Aerial feature coordinate data:
=====

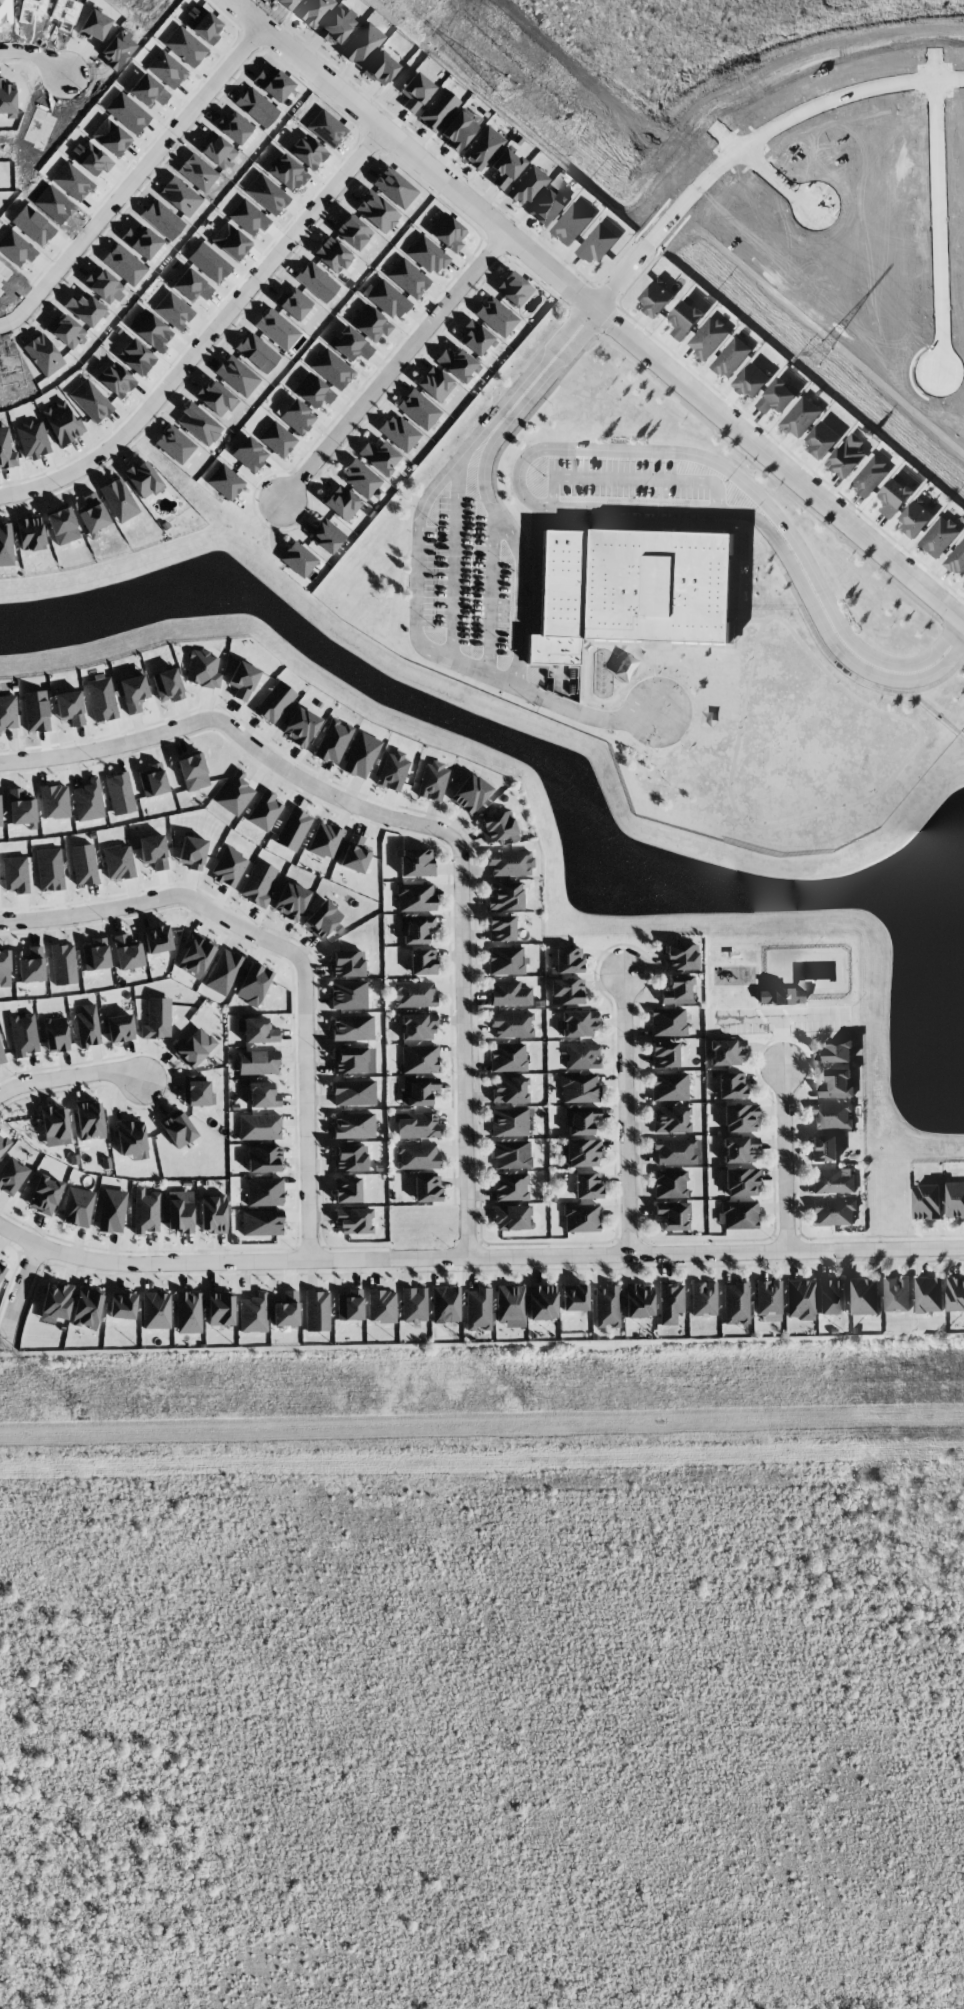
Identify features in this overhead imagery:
building: (313, 11)
power tower: (427, 22)
building: (202, 24)
building: (94, 25)
building: (337, 26)
building: (362, 44)
road: (35, 59)
road: (305, 67)
building: (380, 68)
building: (166, 69)
building: (273, 84)
building: (148, 90)
building: (415, 91)
building: (7, 100)
building: (256, 107)
building: (437, 109)
building: (126, 112)
road: (783, 119)
building: (234, 127)
building: (326, 128)
building: (459, 128)
building: (108, 136)
building: (482, 147)
building: (217, 150)
building: (307, 151)
building: (90, 157)
building: (506, 166)
road: (758, 169)
building: (286, 172)
road: (133, 184)
building: (527, 185)
building: (394, 187)
building: (266, 194)
building: (179, 196)
building: (549, 206)
road: (933, 207)
building: (376, 211)
building: (248, 217)
building: (162, 219)
building: (32, 224)
building: (571, 224)
building: (352, 231)
building: (447, 232)
building: (230, 241)
building: (141, 242)
building: (597, 244)
building: (15, 248)
power tower: (696, 250)
building: (332, 255)
building: (427, 255)
building: (208, 262)
building: (124, 264)
road: (621, 276)
building: (408, 278)
building: (316, 281)
building: (191, 285)
building: (103, 286)
building: (513, 288)
building: (657, 297)
building: (386, 298)
building: (293, 302)
road: (239, 306)
building: (84, 308)
building: (173, 310)
building: (496, 316)
building: (682, 319)
building: (370, 323)
building: (150, 329)
building: (277, 329)
building: (66, 331)
building: (475, 337)
building: (707, 339)
building: (351, 345)
building: (257, 352)
building: (43, 354)
building: (135, 357)
building: (729, 358)
building: (458, 364)
road: (393, 365)
building: (332, 368)
road: (543, 371)
building: (236, 375)
building: (752, 379)
building: (434, 383)
building: (313, 390)
building: (214, 397)
building: (777, 398)
building: (90, 401)
road: (710, 404)
building: (418, 409)
building: (295, 416)
building: (799, 417)
building: (62, 423)
building: (198, 424)
building: (399, 432)
building: (32, 439)
building: (277, 439)
building: (822, 439)
building: (174, 444)
building: (6, 449)
building: (249, 454)
building: (379, 456)
building: (846, 458)
power tower: (961, 475)
building: (360, 478)
road: (513, 478)
building: (868, 478)
building: (142, 479)
building: (225, 481)
building: (118, 499)
building: (892, 500)
building: (341, 502)
building: (92, 514)
building: (913, 520)
building: (62, 525)
building: (30, 534)
building: (325, 535)
building: (939, 538)
building: (6, 544)
building: (298, 559)
building: (956, 560)
building: (628, 589)
building: (535, 597)
building: (733, 630)
road: (840, 639)
building: (202, 669)
road: (470, 676)
building: (242, 680)
building: (167, 685)
building: (133, 693)
building: (101, 699)
building: (274, 702)
building: (69, 707)
building: (35, 711)
building: (7, 712)
road: (579, 713)
road: (208, 718)
building: (300, 726)
building: (332, 741)
building: (361, 755)
building: (393, 770)
building: (192, 771)
building: (152, 780)
building: (432, 781)
building: (120, 793)
building: (234, 793)
building: (470, 794)
building: (88, 800)
building: (53, 801)
building: (21, 807)
building: (264, 810)
building: (0, 813)
building: (497, 825)
building: (293, 829)
building: (325, 840)
building: (153, 851)
building: (192, 852)
building: (354, 854)
building: (118, 862)
building: (416, 862)
building: (509, 863)
building: (83, 864)
building: (229, 867)
building: (49, 869)
building: (15, 874)
building: (258, 883)
building: (505, 896)
building: (415, 897)
building: (290, 901)
building: (322, 919)
building: (416, 928)
building: (501, 928)
building: (157, 939)
building: (127, 952)
building: (95, 954)
building: (195, 954)
building: (680, 956)
building: (506, 960)
building: (568, 960)
building: (422, 962)
building: (347, 963)
building: (63, 964)
building: (31, 965)
building: (4, 968)
building: (223, 972)
building: (253, 984)
building: (679, 990)
building: (566, 991)
building: (508, 993)
building: (413, 994)
building: (348, 995)
building: (781, 996)
road: (304, 997)
road: (462, 1015)
building: (157, 1018)
building: (667, 1022)
building: (578, 1023)
building: (512, 1025)
building: (87, 1026)
building: (417, 1026)
building: (352, 1027)
building: (119, 1028)
building: (258, 1030)
building: (24, 1034)
building: (55, 1034)
building: (194, 1048)
building: (838, 1051)
building: (725, 1052)
building: (664, 1054)
building: (2, 1056)
building: (581, 1056)
building: (508, 1057)
building: (419, 1059)
building: (353, 1060)
building: (258, 1062)
road: (72, 1081)
building: (838, 1084)
building: (731, 1085)
building: (669, 1086)
building: (579, 1088)
building: (510, 1089)
building: (417, 1090)
building: (196, 1092)
building: (353, 1092)
building: (263, 1095)
road: (626, 1113)
building: (832, 1116)
building: (740, 1118)
building: (670, 1119)
building: (89, 1120)
building: (580, 1120)
building: (510, 1121)
building: (353, 1125)
building: (54, 1126)
building: (417, 1126)
building: (259, 1127)
building: (178, 1128)
building: (131, 1138)
building: (4, 1142)
building: (739, 1149)
building: (824, 1149)
building: (677, 1151)
building: (580, 1153)
building: (511, 1154)
building: (417, 1156)
building: (350, 1158)
road: (784, 1158)
building: (264, 1159)
building: (12, 1175)
building: (833, 1181)
building: (741, 1182)
building: (671, 1184)
building: (587, 1185)
building: (510, 1186)
building: (426, 1188)
building: (347, 1189)
building: (264, 1191)
building: (45, 1194)
building: (954, 1200)
building: (926, 1202)
building: (77, 1206)
building: (112, 1210)
building: (146, 1211)
building: (179, 1211)
building: (212, 1212)
building: (833, 1212)
building: (672, 1215)
building: (738, 1215)
building: (512, 1217)
building: (581, 1218)
building: (354, 1220)
building: (261, 1222)
road: (679, 1252)
road: (150, 1264)
building: (2, 1270)
road: (18, 1293)
building: (896, 1295)
building: (928, 1295)
building: (955, 1295)
building: (832, 1296)
building: (864, 1296)
building: (574, 1297)
building: (703, 1298)
building: (768, 1299)
building: (800, 1299)
building: (638, 1300)
building: (55, 1302)
building: (542, 1302)
building: (670, 1303)
building: (735, 1303)
building: (413, 1304)
building: (445, 1304)
building: (122, 1305)
building: (349, 1305)
building: (510, 1305)
building: (381, 1306)
building: (607, 1306)
building: (86, 1308)
building: (220, 1308)
building: (477, 1308)
building: (285, 1309)
building: (155, 1310)
building: (317, 1310)
building: (188, 1312)
building: (252, 1313)
power tower: (532, 1401)
power tower: (81, 1410)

=====

WHAT YOU ARE ASKED TO DO — Only a number is expected here: the tally of lines above that contain "power". Please write nothing more.

ANSWER TO THIS EXERCISE — 5